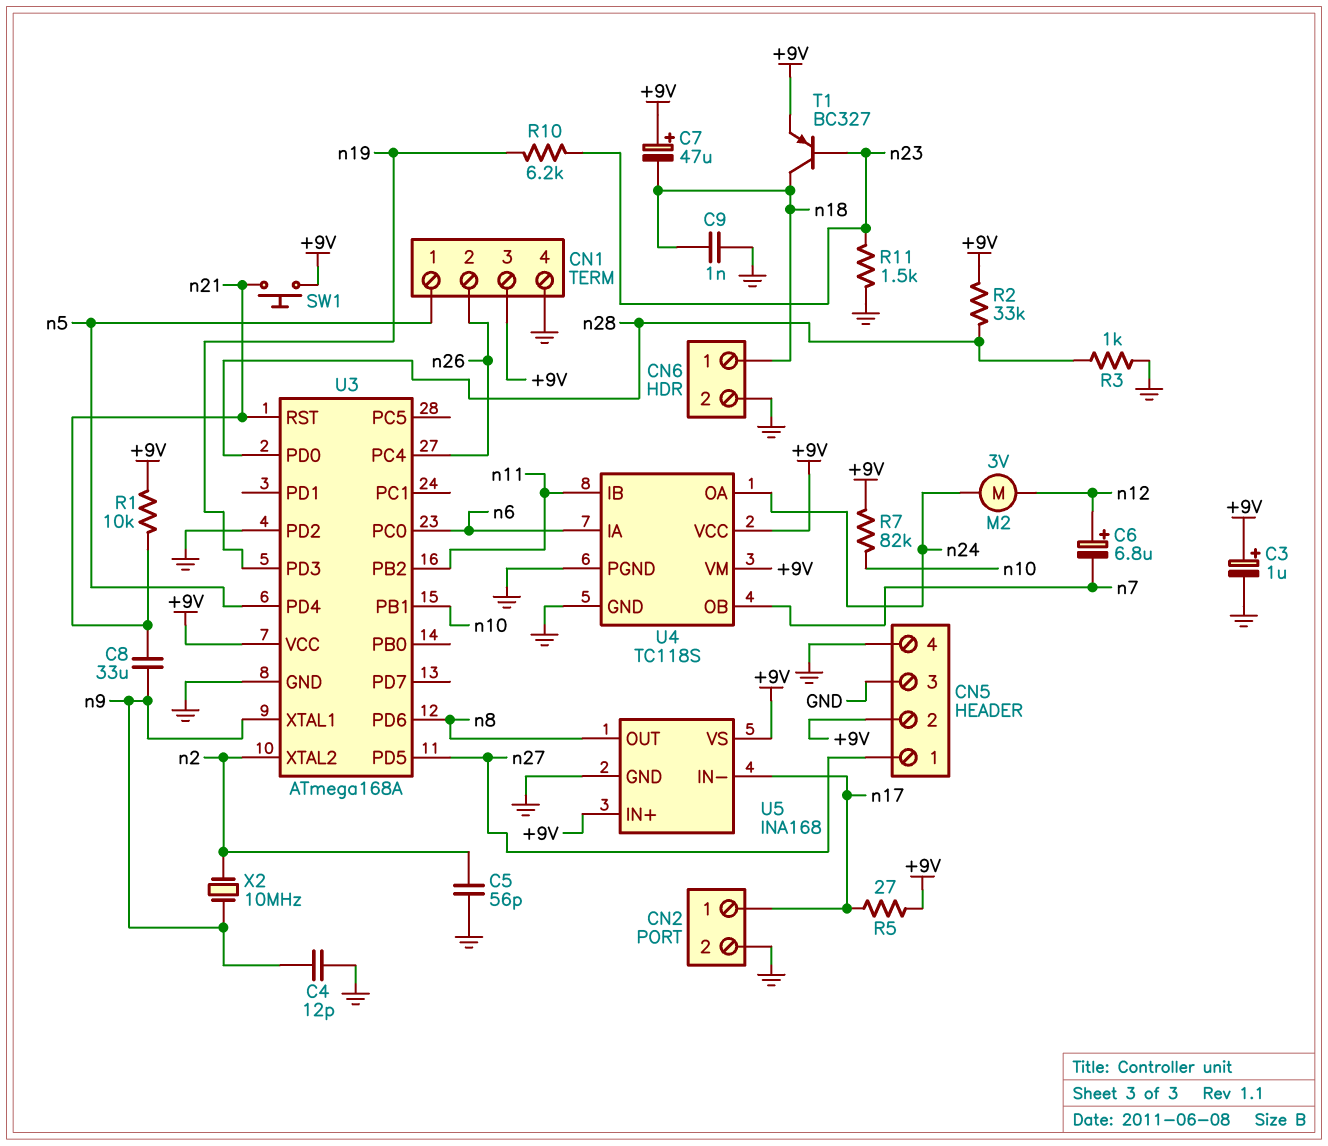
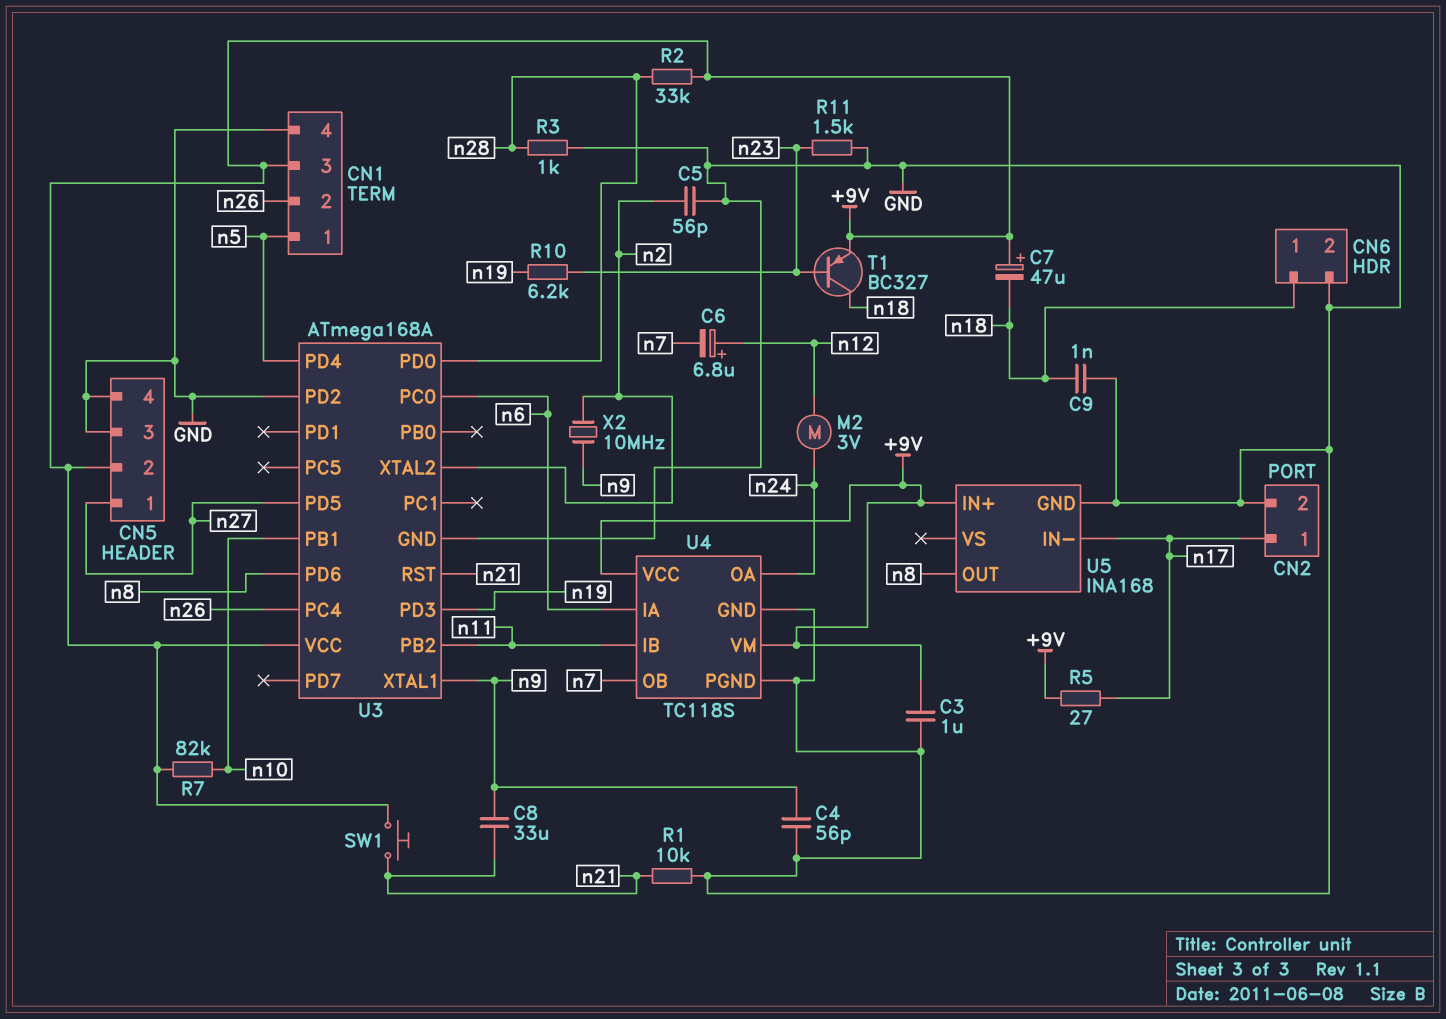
C3: 1uF (plus +9V, minus GND) -> 1uF (+9V, GND)
C4: 12pF (GND, n9) -> 56pF (GND, n9)
R1: 10k (+9V, n21) -> 10k (GND, n21)
U5 pin VS: +9V -> none

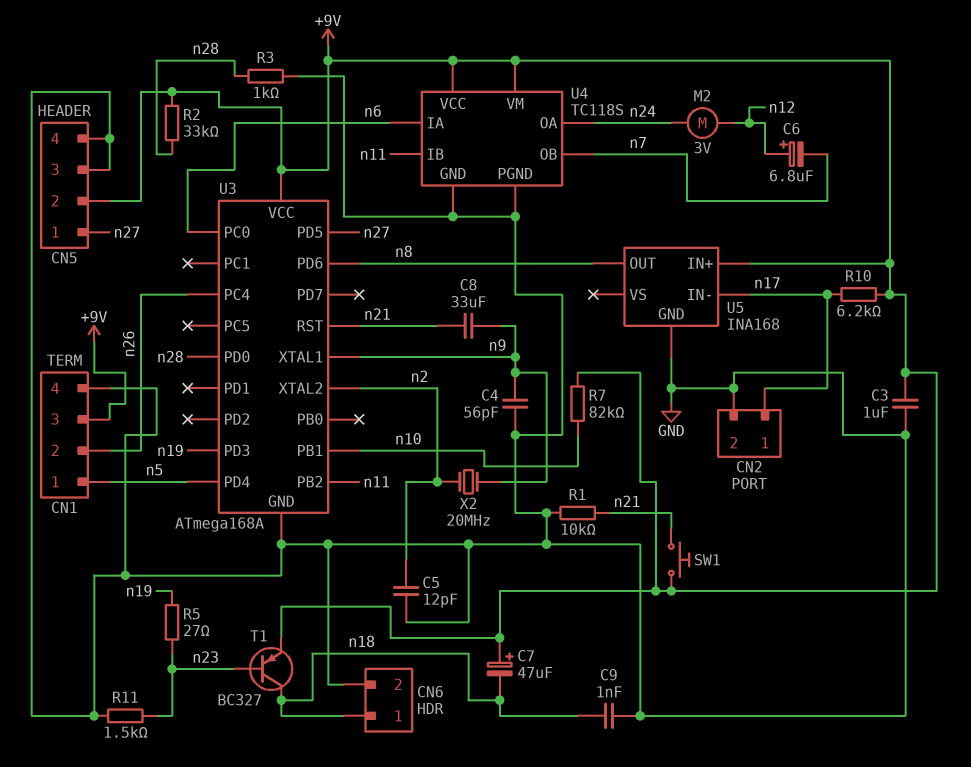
C5: 56pF (GND, n2) -> 12pF (GND, n2)
R5: 27 (+9V, n17) -> 27 (n19, n23)
R10: 6.2k (n19, n23) -> 6.2k (+9V, n17)
U3 pin PD2: GND -> none
X2: 10MHz (n2, n9) -> 20MHz (n2, n9)

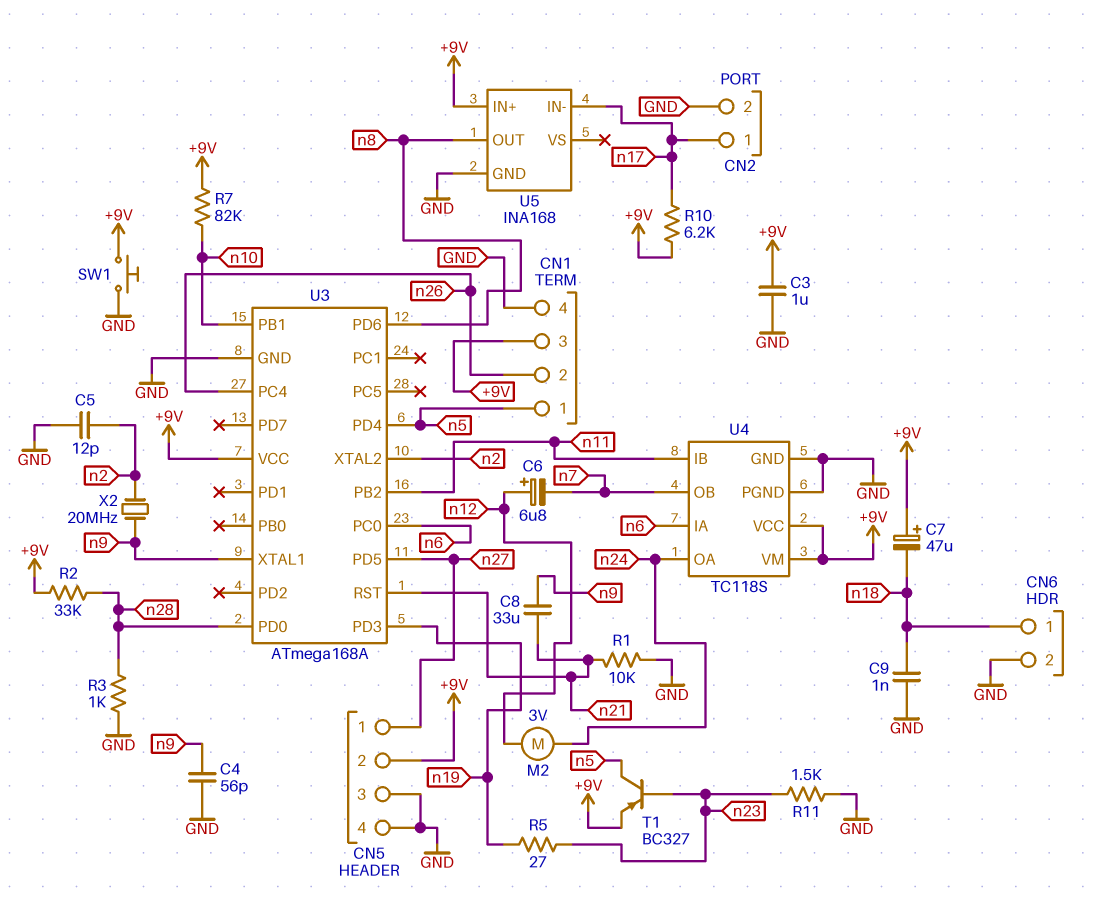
SW1: button (+9V, n21) -> button (+9V, GND)
T1: PNP BC327 (B n23, C n18, E +9V) -> PNP BC327 (B n23, C n5, E +9V)

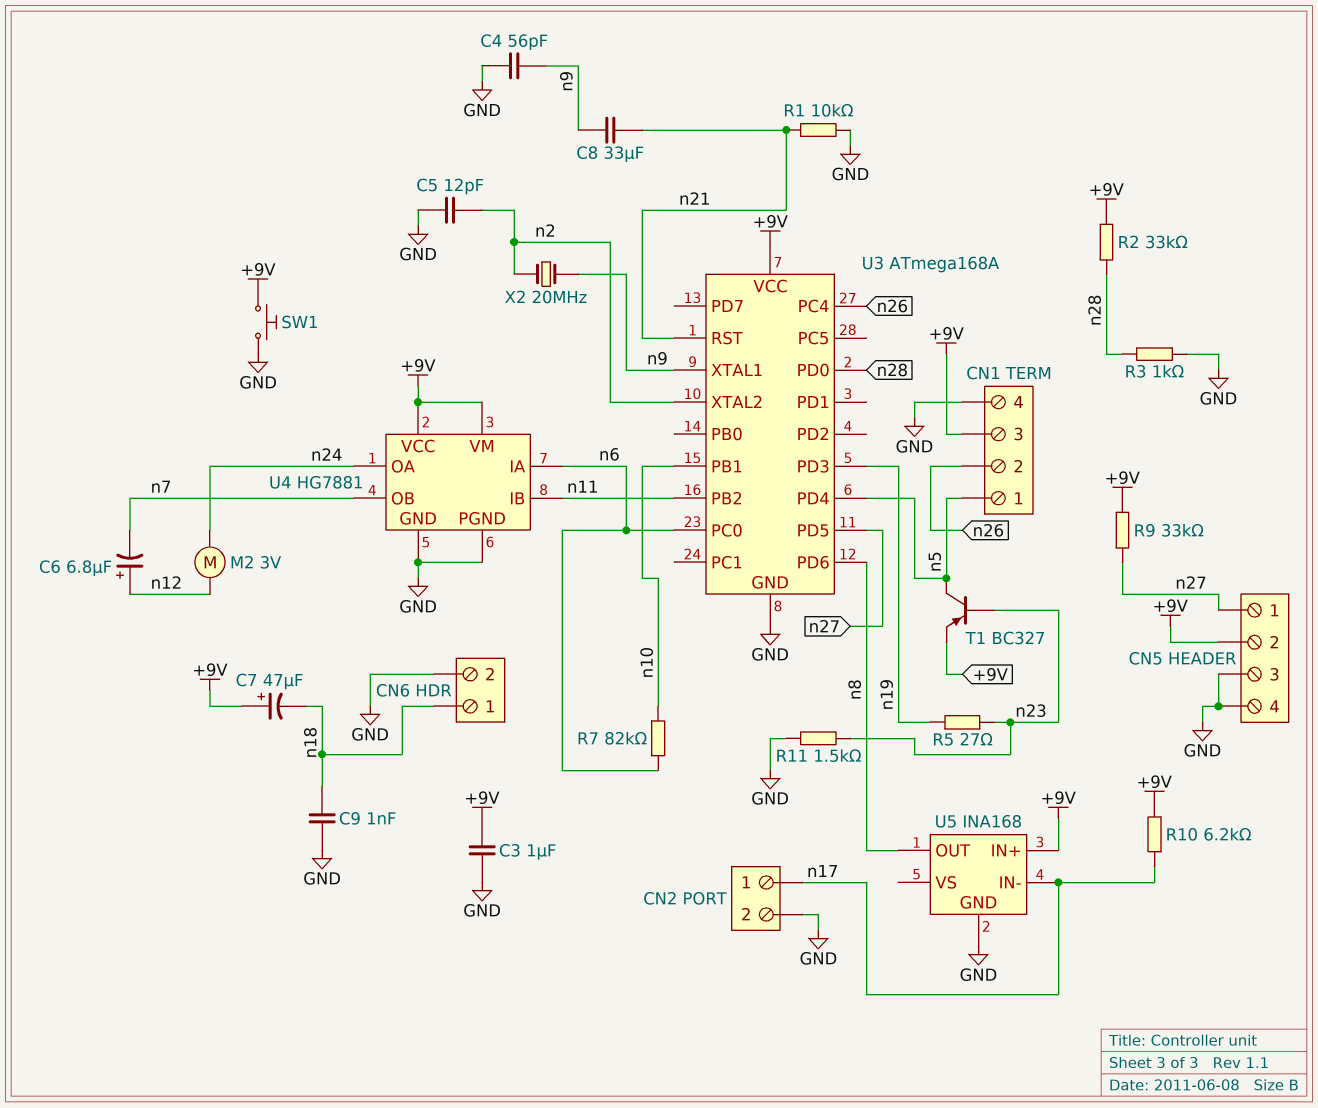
R7: 82k (+9V, n10) -> 82k (n6, n10)
R9: none -> 33k (+9V, n27)
U4: TC118S -> HG7881

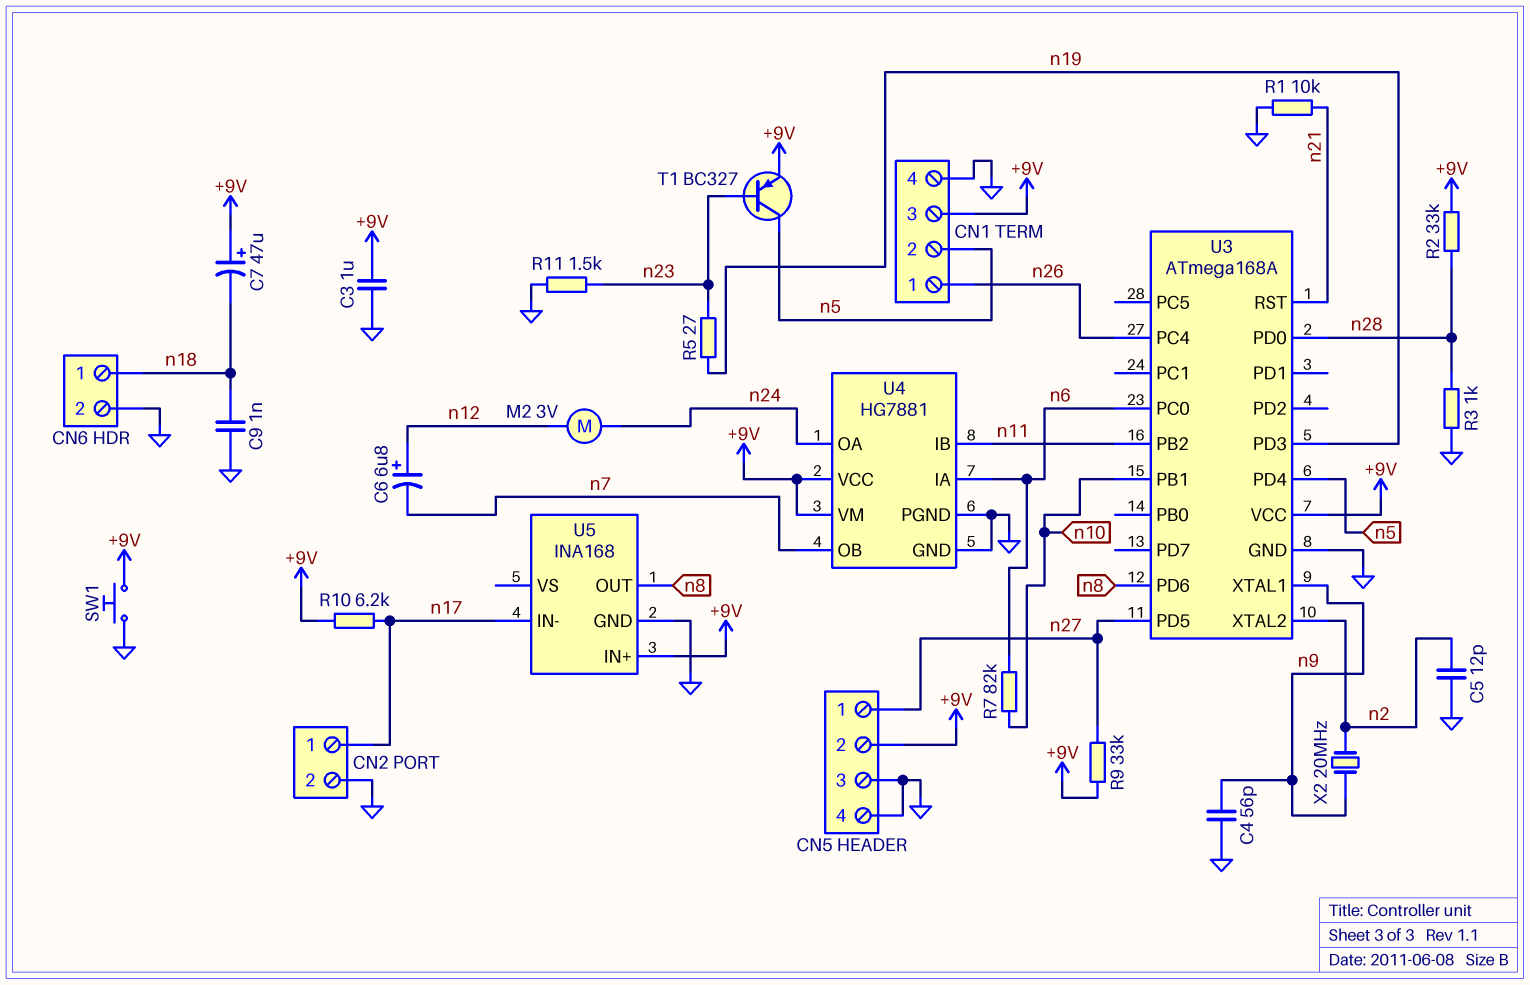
C8: 33uF (n9, n21) -> none
CN1 pin 1: n5 -> n26
CN1 pin 2: n26 -> n5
##########
Your answer must be the exact lines from the one containing "R5: 27 (+9V, n17) -> 27 (n19, n23)" through the last line of the records above, with both included and no pictures.

R5: 27 (+9V, n17) -> 27 (n19, n23)
R10: 6.2k (n19, n23) -> 6.2k (+9V, n17)
U3 pin PD2: GND -> none
X2: 10MHz (n2, n9) -> 20MHz (n2, n9)

SW1: button (+9V, n21) -> button (+9V, GND)
T1: PNP BC327 (B n23, C n18, E +9V) -> PNP BC327 (B n23, C n5, E +9V)

R7: 82k (+9V, n10) -> 82k (n6, n10)
R9: none -> 33k (+9V, n27)
U4: TC118S -> HG7881

C8: 33uF (n9, n21) -> none
CN1 pin 1: n5 -> n26
CN1 pin 2: n26 -> n5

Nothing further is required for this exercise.